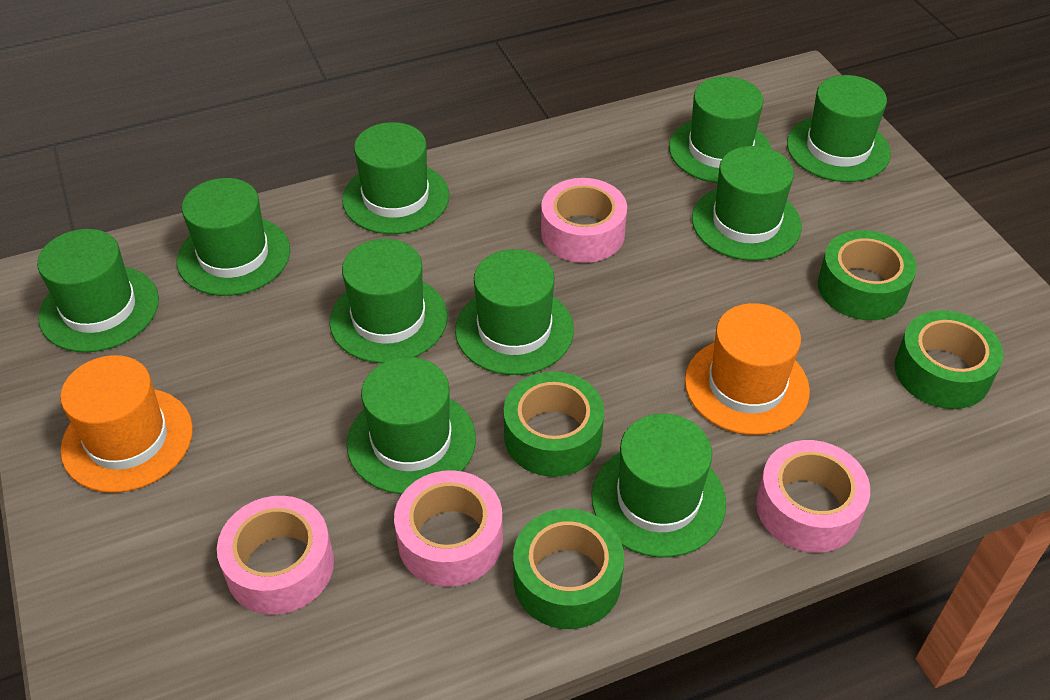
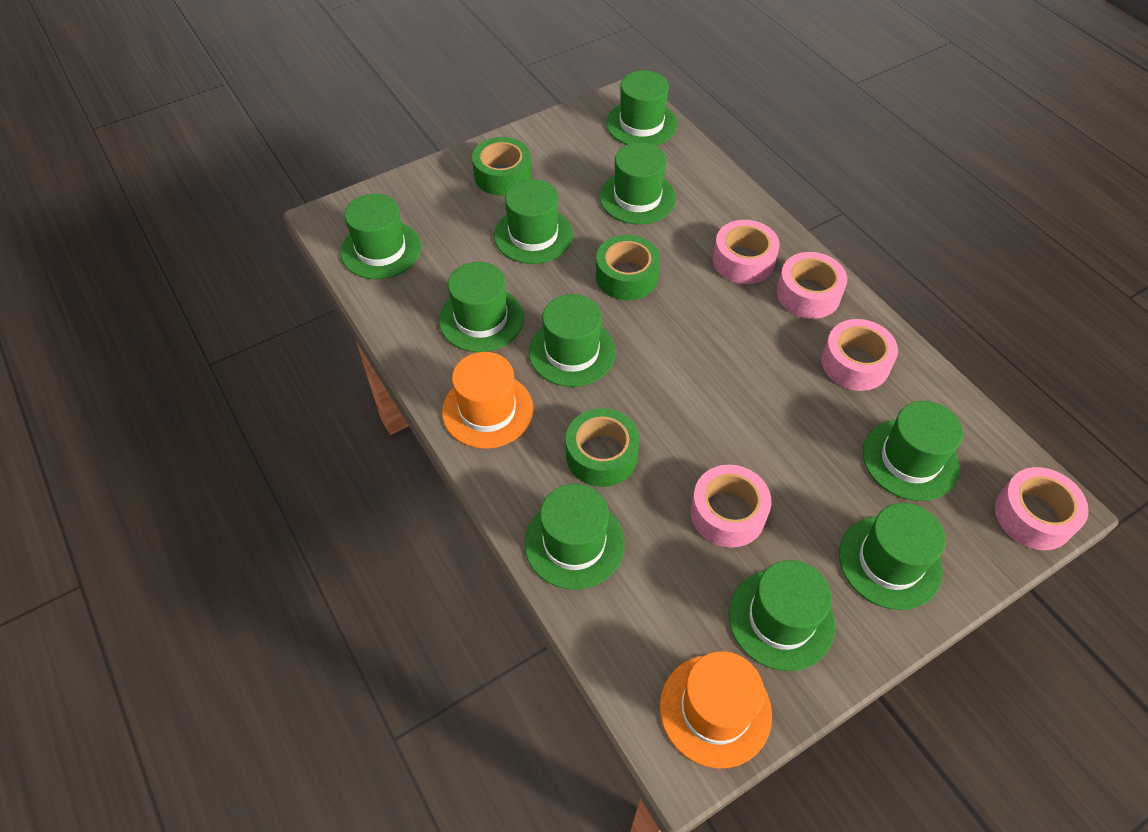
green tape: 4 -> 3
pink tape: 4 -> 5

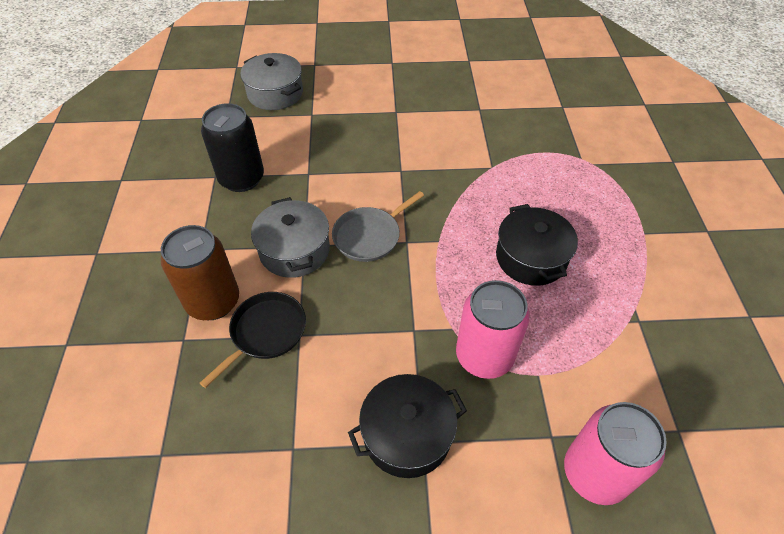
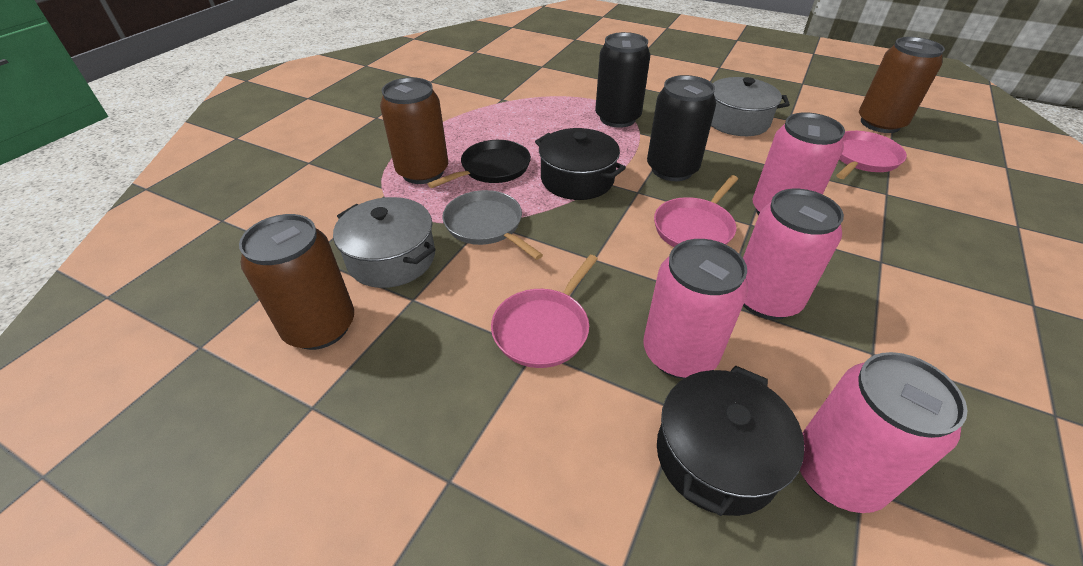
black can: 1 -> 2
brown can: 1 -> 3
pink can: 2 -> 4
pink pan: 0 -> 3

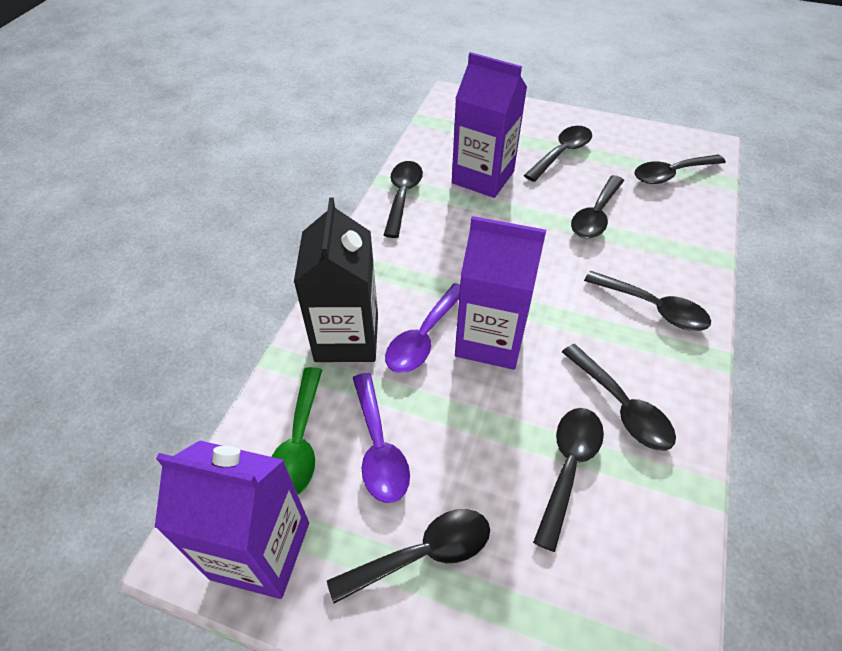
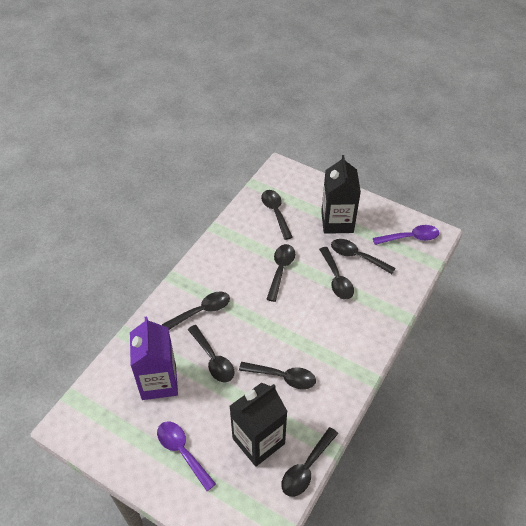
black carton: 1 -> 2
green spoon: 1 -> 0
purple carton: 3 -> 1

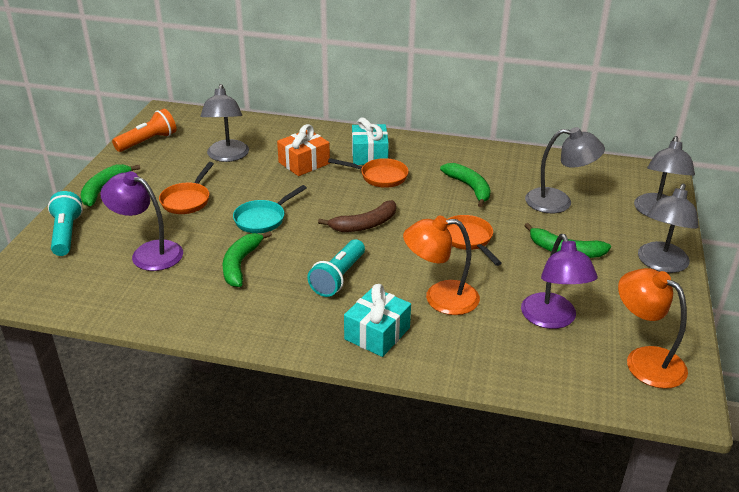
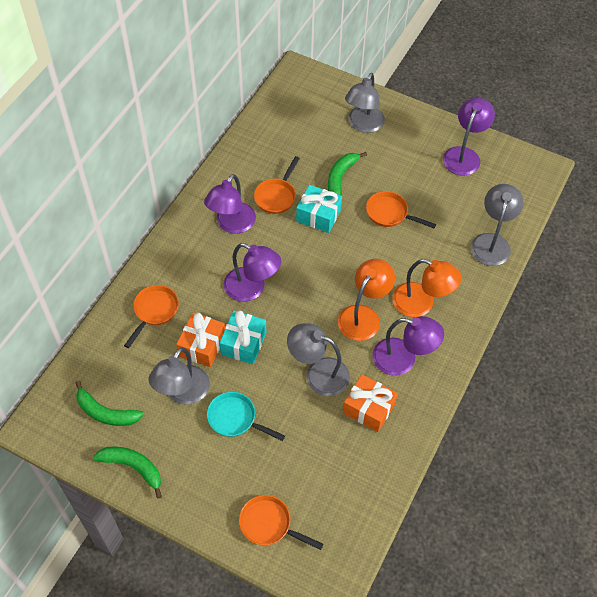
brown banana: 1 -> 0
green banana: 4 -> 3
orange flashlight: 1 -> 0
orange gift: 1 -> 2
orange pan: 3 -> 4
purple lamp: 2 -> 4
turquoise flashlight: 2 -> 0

..........

→ **Exercise brief**: Any images must be left out; transcribe the rest of the material exactly.

→ **Solution to the problem**:
green tape: 4 -> 3
pink tape: 4 -> 5

black can: 1 -> 2
brown can: 1 -> 3
pink can: 2 -> 4
pink pan: 0 -> 3

black carton: 1 -> 2
green spoon: 1 -> 0
purple carton: 3 -> 1

brown banana: 1 -> 0
green banana: 4 -> 3
orange flashlight: 1 -> 0
orange gift: 1 -> 2
orange pan: 3 -> 4
purple lamp: 2 -> 4
turquoise flashlight: 2 -> 0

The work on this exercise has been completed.